Object tracking records
....................
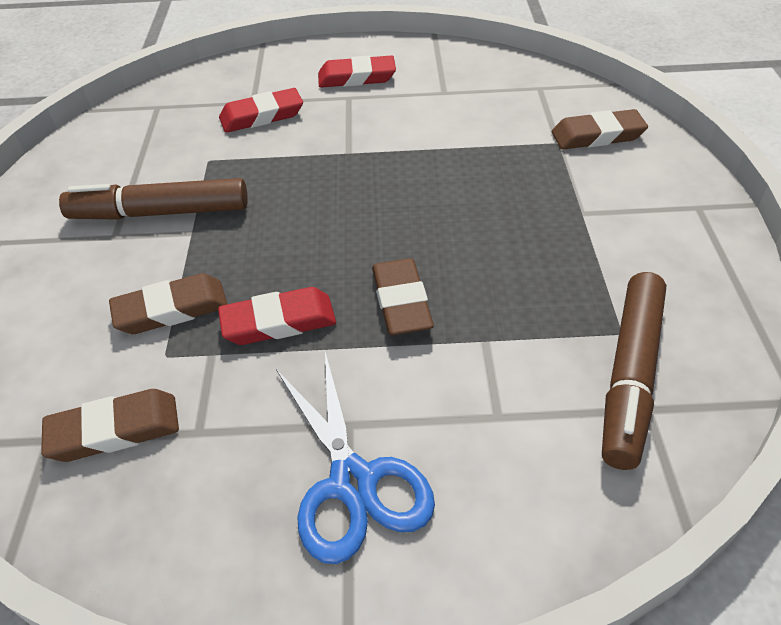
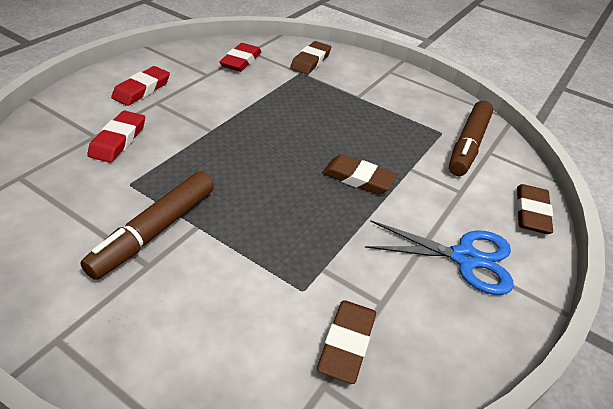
camera: 60 degrees left, 5 degrees down
(171, 309) = (263, 269): brown eraser -> brown eraser (531, 212)
(279, 322) = (326, 228): red eraser -> red eraser (241, 61)
(630, 375) = (468, 145): brown marker -> brown marker turned 60 degrees clockwise

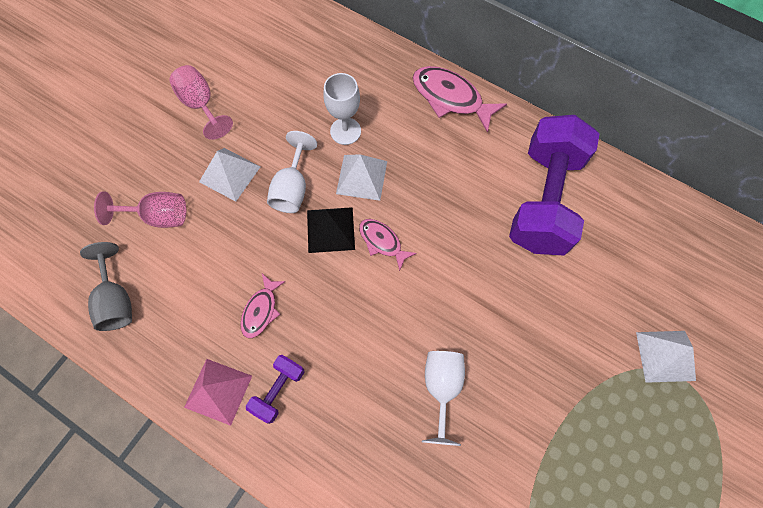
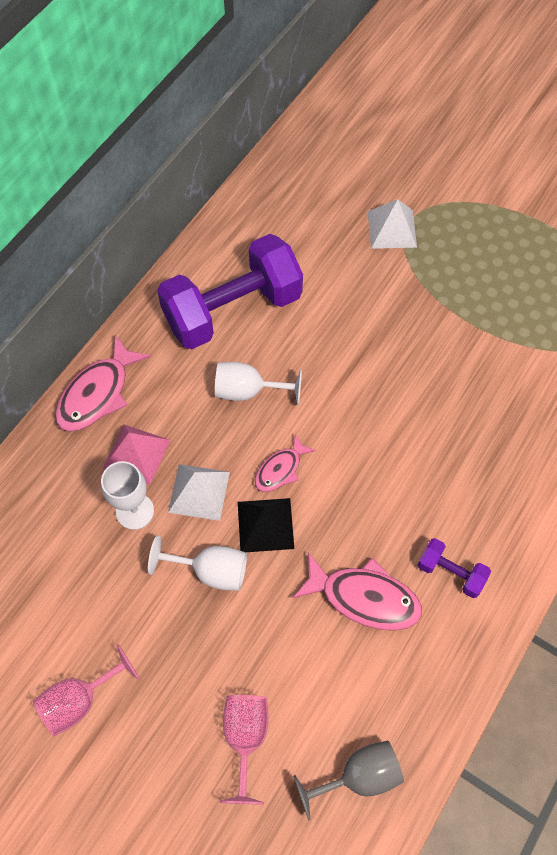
camera: 90 degrees left, 5 degrees down
(218, 391) = (457, 637): pink pyramid -> pink pyramid (136, 454)
(229, 174) = (188, 650): white pyramid -> none
(261, 310) = (364, 597): pink fish -> pink fish, size x1.68
(442, 388) = (435, 414): white goblet -> white goblet (248, 391)
(544, 199) = (232, 310): purple dumbbell -> purple dumbbell turned 45 degrees counterclockwise

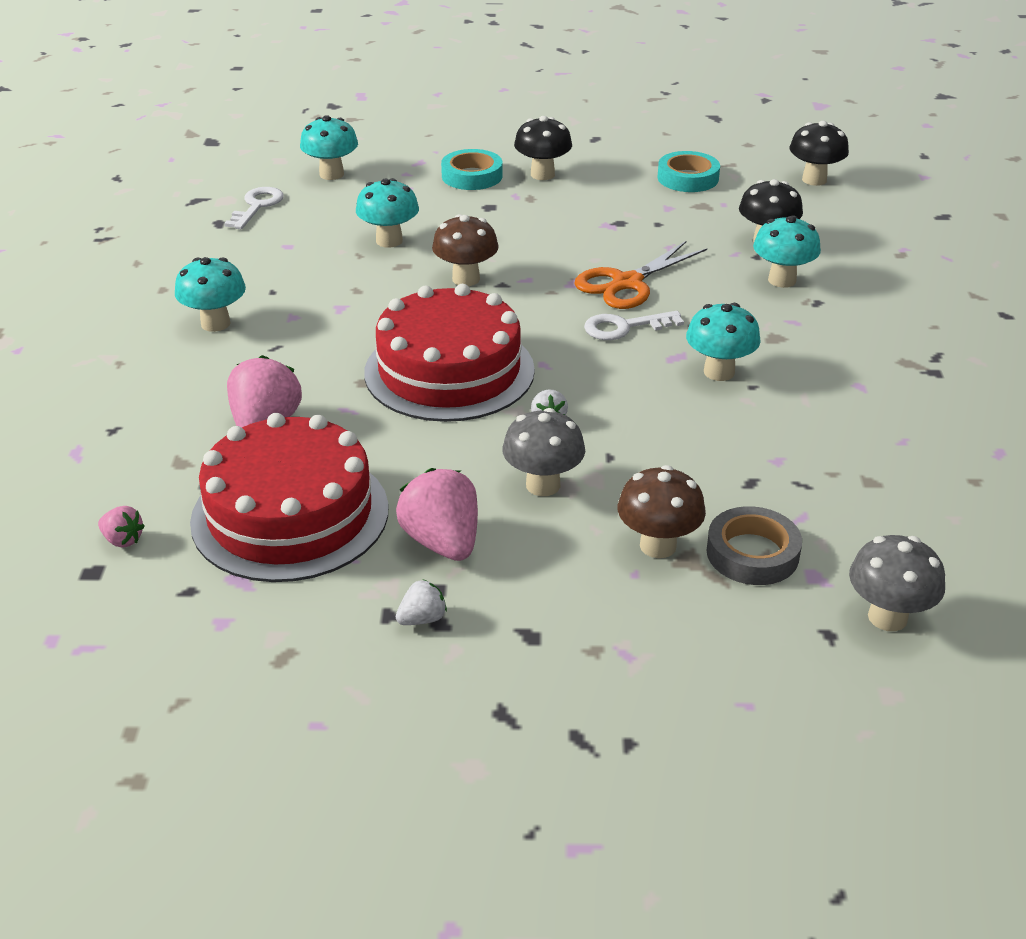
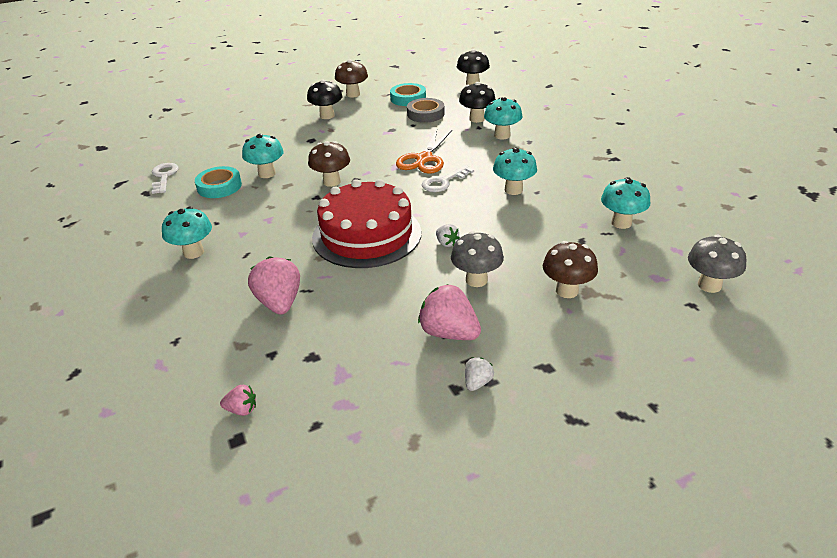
camera: 25 degrees left, 0 degrees up
(290, 514) = (342, 351): red cake -> none
(331, 174) = (198, 146): turquoise mushroom -> turquoise mushroom (621, 223)
(472, 176) = (286, 126): turquoise tape -> turquoise tape (219, 186)
(609, 149) = (353, 94): none -> brown mushroom
(752, 553) = (617, 277): grey tape -> grey tape (425, 114)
....................
What you will do: Your reply must reproduce all of the entries exactly and contain no pictures.

Your response:
camera: 60 degrees left, 5 degrees down
(171, 309) = (263, 269): brown eraser -> brown eraser (531, 212)
(279, 322) = (326, 228): red eraser -> red eraser (241, 61)
(630, 375) = (468, 145): brown marker -> brown marker turned 60 degrees clockwise

camera: 90 degrees left, 5 degrees down
(218, 391) = (457, 637): pink pyramid -> pink pyramid (136, 454)
(229, 174) = (188, 650): white pyramid -> none
(261, 310) = (364, 597): pink fish -> pink fish, size x1.68
(442, 388) = (435, 414): white goblet -> white goblet (248, 391)
(544, 199) = (232, 310): purple dumbbell -> purple dumbbell turned 45 degrees counterclockwise

camera: 25 degrees left, 0 degrees up
(290, 514) = (342, 351): red cake -> none
(331, 174) = (198, 146): turquoise mushroom -> turquoise mushroom (621, 223)
(472, 176) = (286, 126): turquoise tape -> turquoise tape (219, 186)
(609, 149) = (353, 94): none -> brown mushroom
(752, 553) = (617, 277): grey tape -> grey tape (425, 114)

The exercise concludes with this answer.